[Records from a data source]
──────────────────────────────
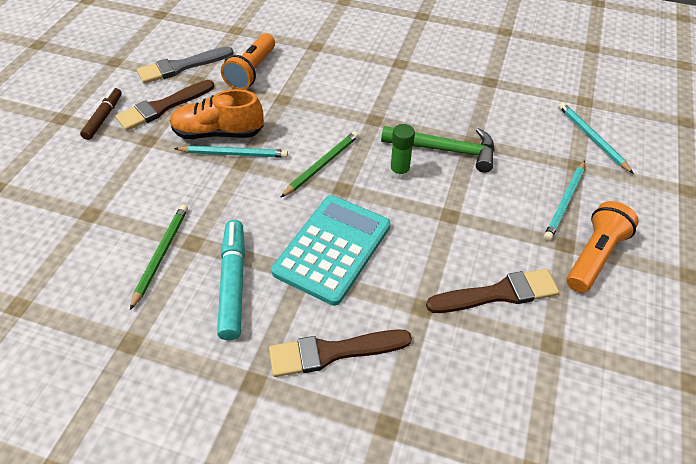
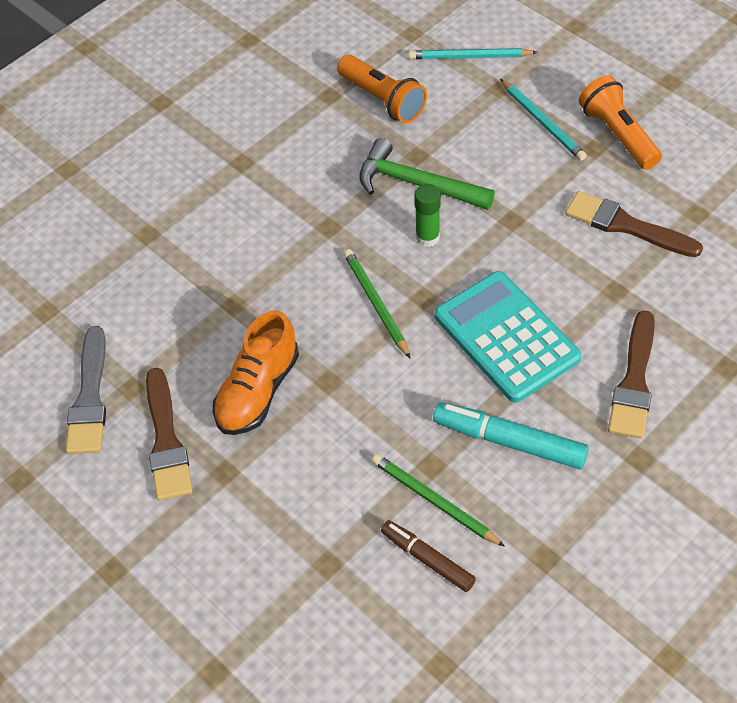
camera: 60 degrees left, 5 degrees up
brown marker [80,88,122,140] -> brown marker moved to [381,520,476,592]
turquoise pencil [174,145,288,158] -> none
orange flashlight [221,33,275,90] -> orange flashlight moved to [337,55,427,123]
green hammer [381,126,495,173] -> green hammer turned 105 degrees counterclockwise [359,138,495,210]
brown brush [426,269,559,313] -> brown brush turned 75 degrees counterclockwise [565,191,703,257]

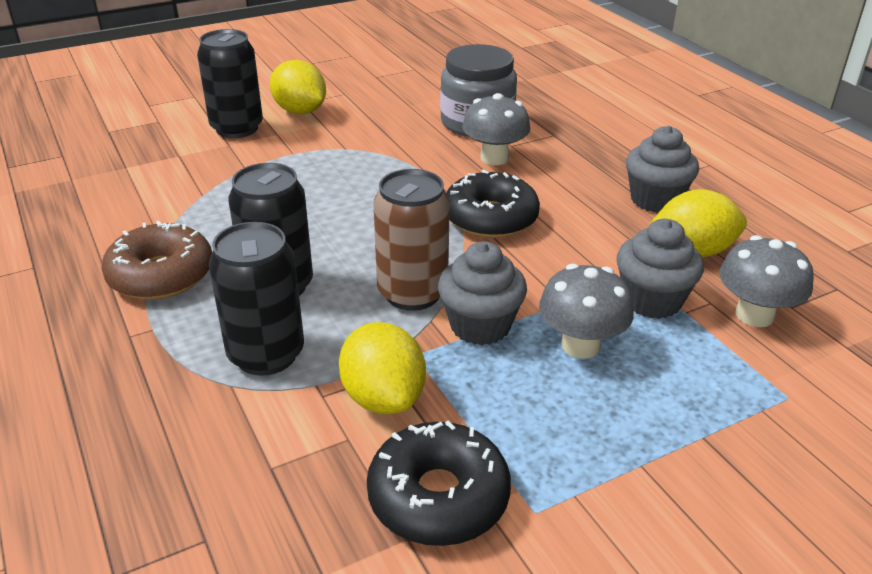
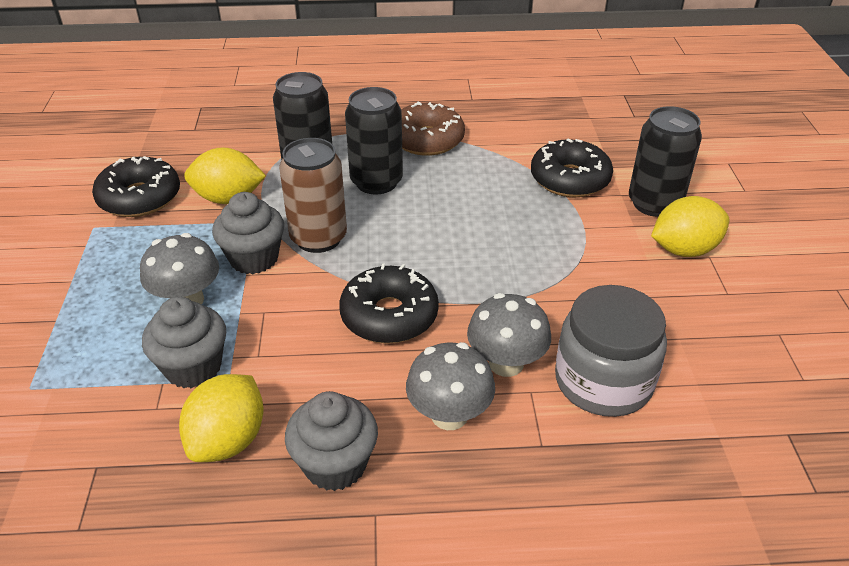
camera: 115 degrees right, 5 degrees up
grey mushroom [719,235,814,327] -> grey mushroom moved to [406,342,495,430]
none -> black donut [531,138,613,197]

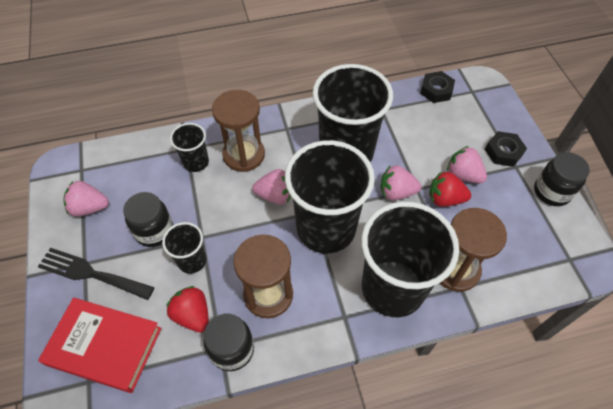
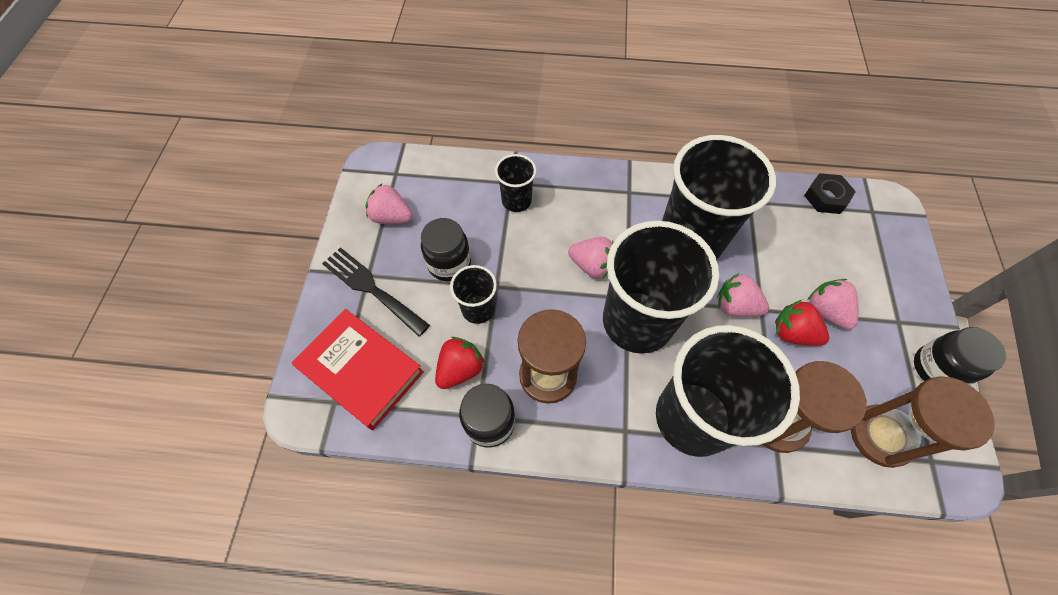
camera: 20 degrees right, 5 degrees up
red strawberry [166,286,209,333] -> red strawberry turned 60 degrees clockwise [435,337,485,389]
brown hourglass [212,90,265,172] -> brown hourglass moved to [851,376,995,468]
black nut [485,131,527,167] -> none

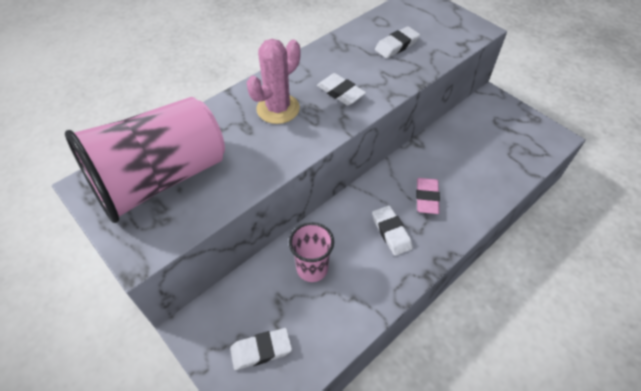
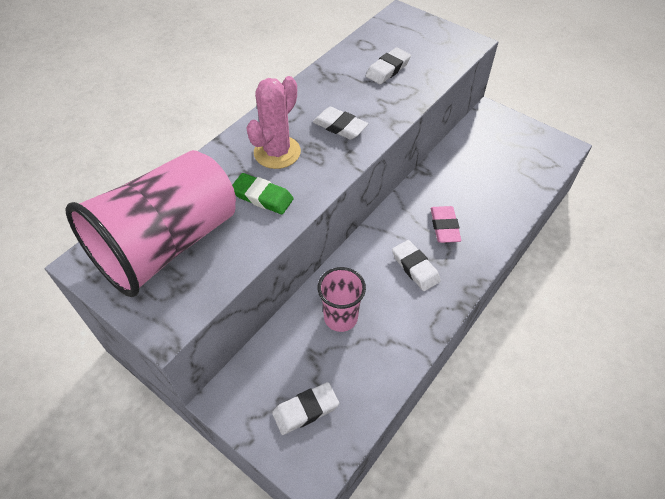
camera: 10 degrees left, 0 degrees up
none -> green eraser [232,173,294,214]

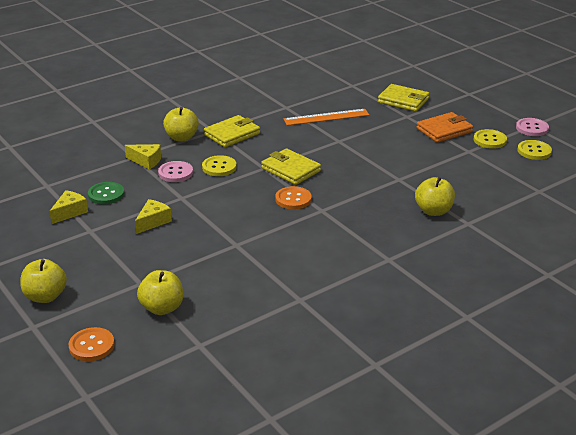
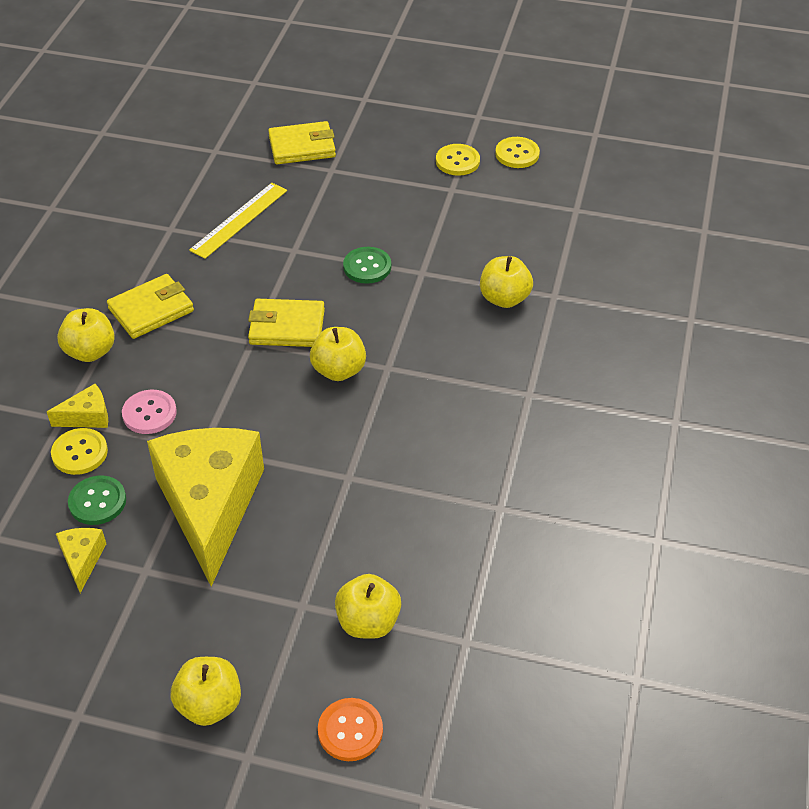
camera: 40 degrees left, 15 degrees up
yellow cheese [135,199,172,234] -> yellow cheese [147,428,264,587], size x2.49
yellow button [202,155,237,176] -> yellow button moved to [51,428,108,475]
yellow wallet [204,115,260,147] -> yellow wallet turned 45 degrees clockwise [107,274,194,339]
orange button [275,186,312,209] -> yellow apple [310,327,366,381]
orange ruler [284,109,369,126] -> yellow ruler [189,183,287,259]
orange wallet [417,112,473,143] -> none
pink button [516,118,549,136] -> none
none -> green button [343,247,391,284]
──────────────────────────────
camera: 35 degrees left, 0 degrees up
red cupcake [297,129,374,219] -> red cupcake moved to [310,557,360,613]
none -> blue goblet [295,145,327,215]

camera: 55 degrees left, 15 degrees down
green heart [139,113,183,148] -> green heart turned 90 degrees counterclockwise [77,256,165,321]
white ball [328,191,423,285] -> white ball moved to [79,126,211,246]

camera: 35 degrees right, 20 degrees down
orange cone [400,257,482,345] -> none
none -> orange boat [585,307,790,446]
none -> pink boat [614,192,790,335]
──────────────────────────────
— TASK GOAL —
Within the records above, each line containing "none" is to be returned.

— TASK SOLUTION —
turquoise pencil [174,145,288,158] -> none
none -> black donut [531,138,613,197]
black nut [485,131,527,167] -> none
none -> green eraser [232,173,294,214]
orange wallet [417,112,473,143] -> none
pink button [516,118,549,136] -> none
none -> green button [343,247,391,284]
none -> blue goblet [295,145,327,215]
orange cone [400,257,482,345] -> none
none -> orange boat [585,307,790,446]
none -> pink boat [614,192,790,335]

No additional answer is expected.